[Data for analysis]
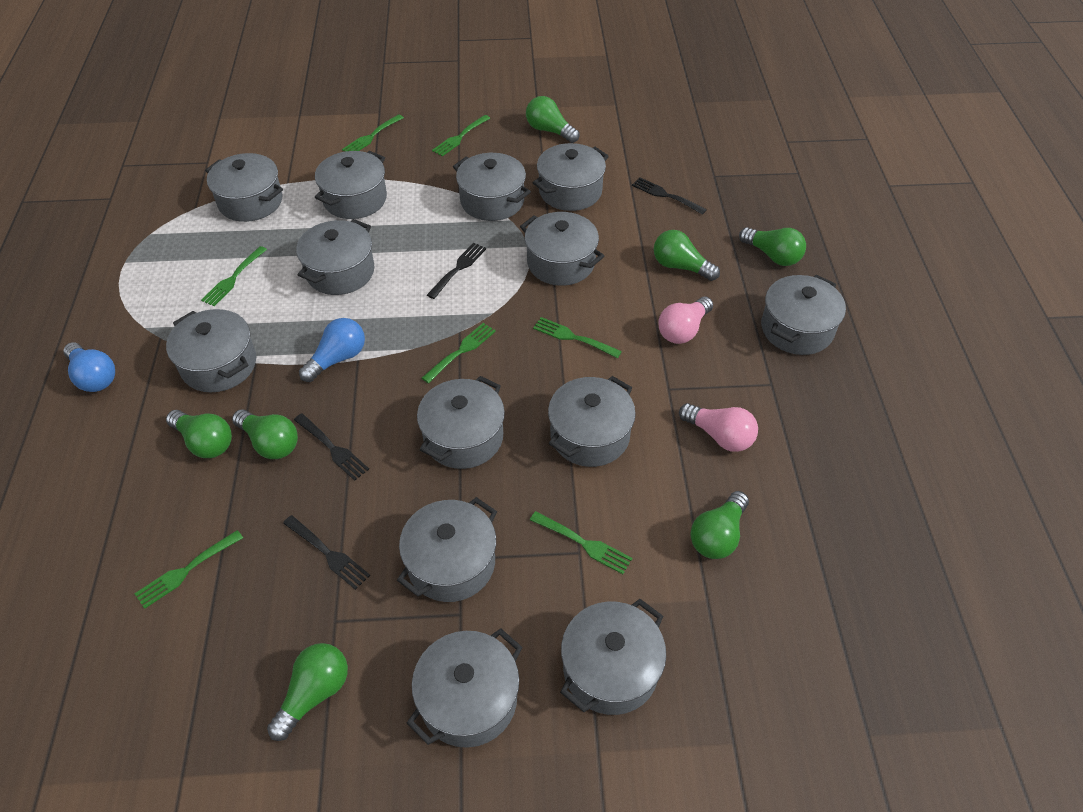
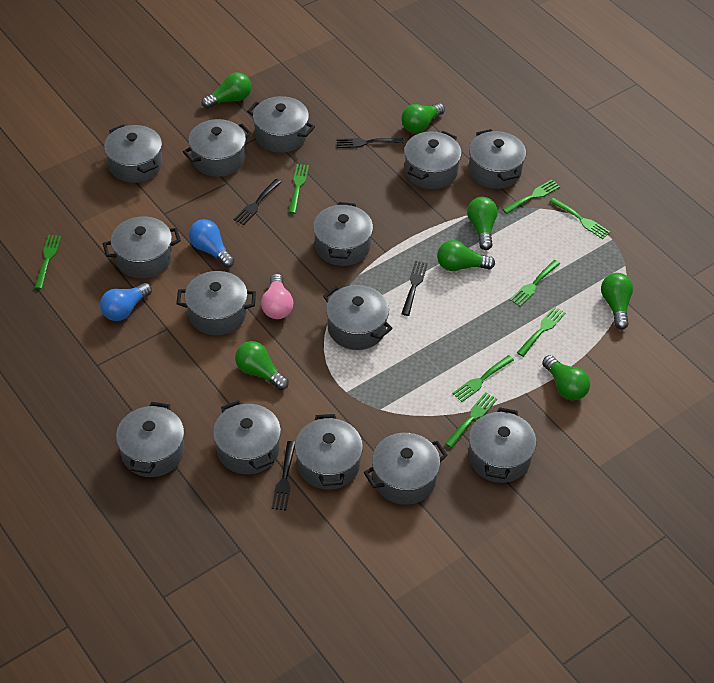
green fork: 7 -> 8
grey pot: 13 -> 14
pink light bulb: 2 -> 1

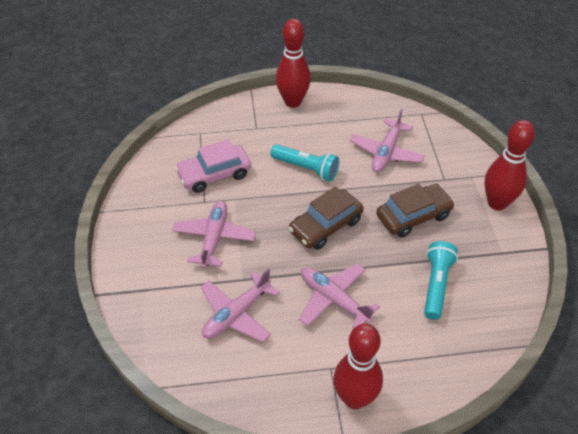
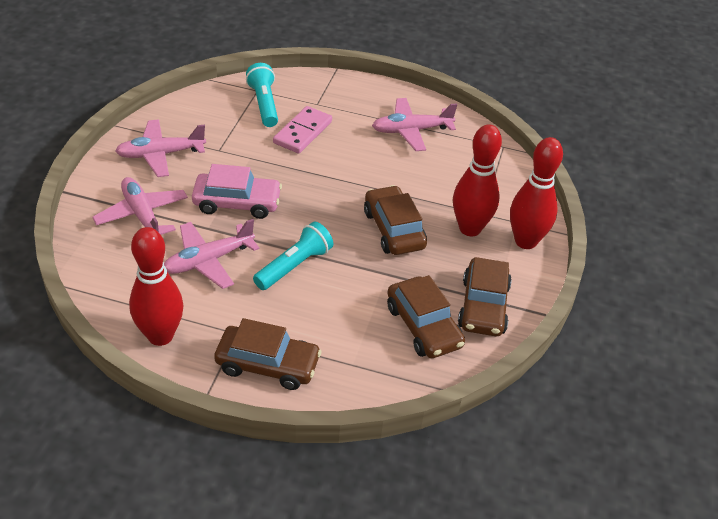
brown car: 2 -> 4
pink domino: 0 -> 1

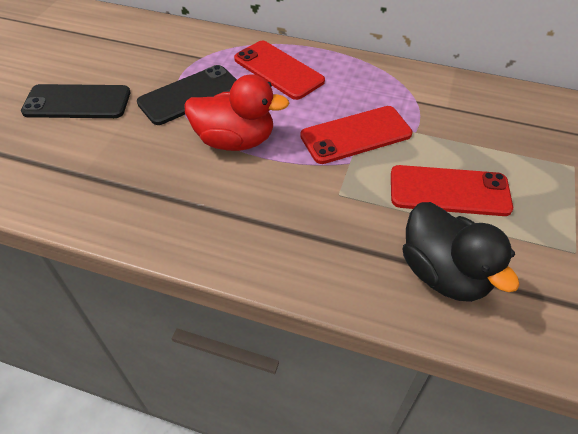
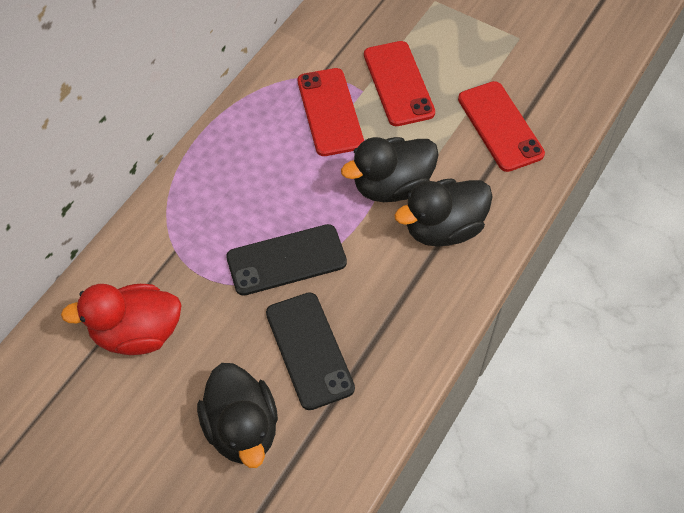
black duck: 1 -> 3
[/Data for analysis]
Work request:
The copy you output must match the entries above exactly, except that it has no pictures.

Output for this task:
green fork: 7 -> 8
grey pot: 13 -> 14
pink light bulb: 2 -> 1

brown car: 2 -> 4
pink domino: 0 -> 1

black duck: 1 -> 3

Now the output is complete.